▶ INPUT RECORDS:
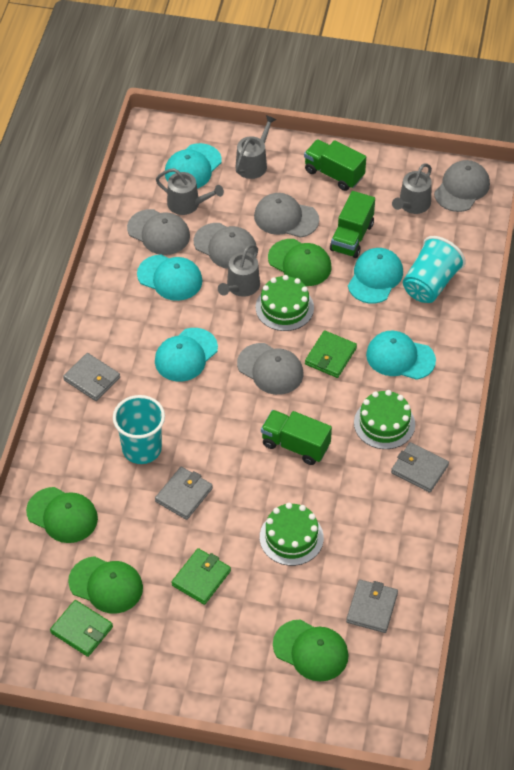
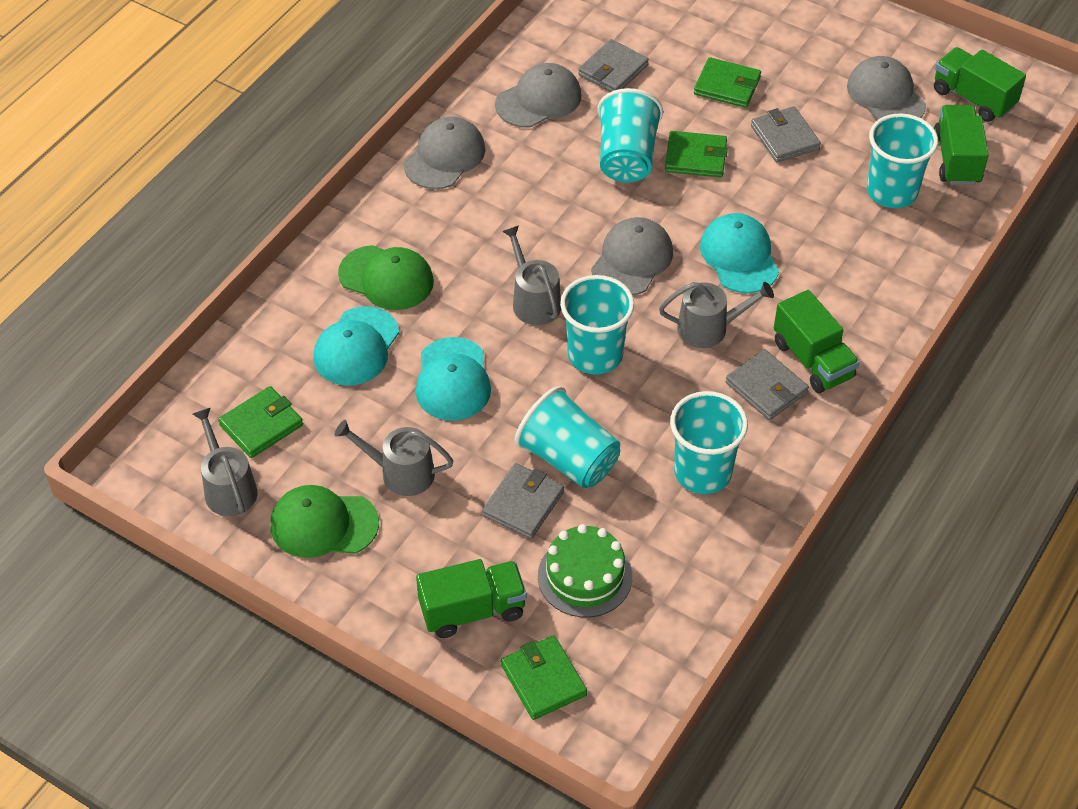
green cake: [256,275,314,331] [260,503,324,566] [354,390,415,449] = 3 -> [538,524,632,617] = 1
green cap: [26,487,98,543] [68,556,143,614] [268,239,332,286] [273,619,349,682] = 4 -> [271,485,379,558] [338,245,434,310] = 2
green truck: [261,410,332,465] [304,139,366,191] [330,191,375,258] = 3 -> [416,559,527,638] [774,290,860,393] [934,47,1026,122] [934,105,989,185] = 4
green wallet: [50,600,113,657] [171,548,231,605] [305,330,357,378] = 3 -> [218,386,303,458] [501,635,587,720] [665,131,728,177] [694,57,761,108] = 4
grey cap: [127,209,190,255] [194,223,256,269] [237,343,304,395] [254,193,319,238] [434,160,490,212] = 5 -> [404,116,485,189] [495,63,581,128] [591,217,673,295] [847,56,926,121] = 4
turquoise cap: [137,254,203,301] [155,328,218,382] [165,143,222,189] [348,248,403,304] [366,331,436,380] = 5 -> [313,306,399,386] [416,337,491,421] [700,213,779,293] = 3
turquoise cup: [113,395,165,464] [403,236,466,303] = 2 -> [515,386,620,488] [560,275,634,375] [598,88,663,182] [670,391,748,494] [867,114,938,208] = 5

▶ TASK INSTRUCTIONS: Begin with the line containing "green wallet: [50,600,113,657]" and retype it and each line after it through the end of the records, keeping them exact and including nothing more.

▶ ANSWER TO THE PROBLEM:
green wallet: [50,600,113,657] [171,548,231,605] [305,330,357,378] = 3 -> [218,386,303,458] [501,635,587,720] [665,131,728,177] [694,57,761,108] = 4
grey cap: [127,209,190,255] [194,223,256,269] [237,343,304,395] [254,193,319,238] [434,160,490,212] = 5 -> [404,116,485,189] [495,63,581,128] [591,217,673,295] [847,56,926,121] = 4
turquoise cap: [137,254,203,301] [155,328,218,382] [165,143,222,189] [348,248,403,304] [366,331,436,380] = 5 -> [313,306,399,386] [416,337,491,421] [700,213,779,293] = 3
turquoise cup: [113,395,165,464] [403,236,466,303] = 2 -> [515,386,620,488] [560,275,634,375] [598,88,663,182] [670,391,748,494] [867,114,938,208] = 5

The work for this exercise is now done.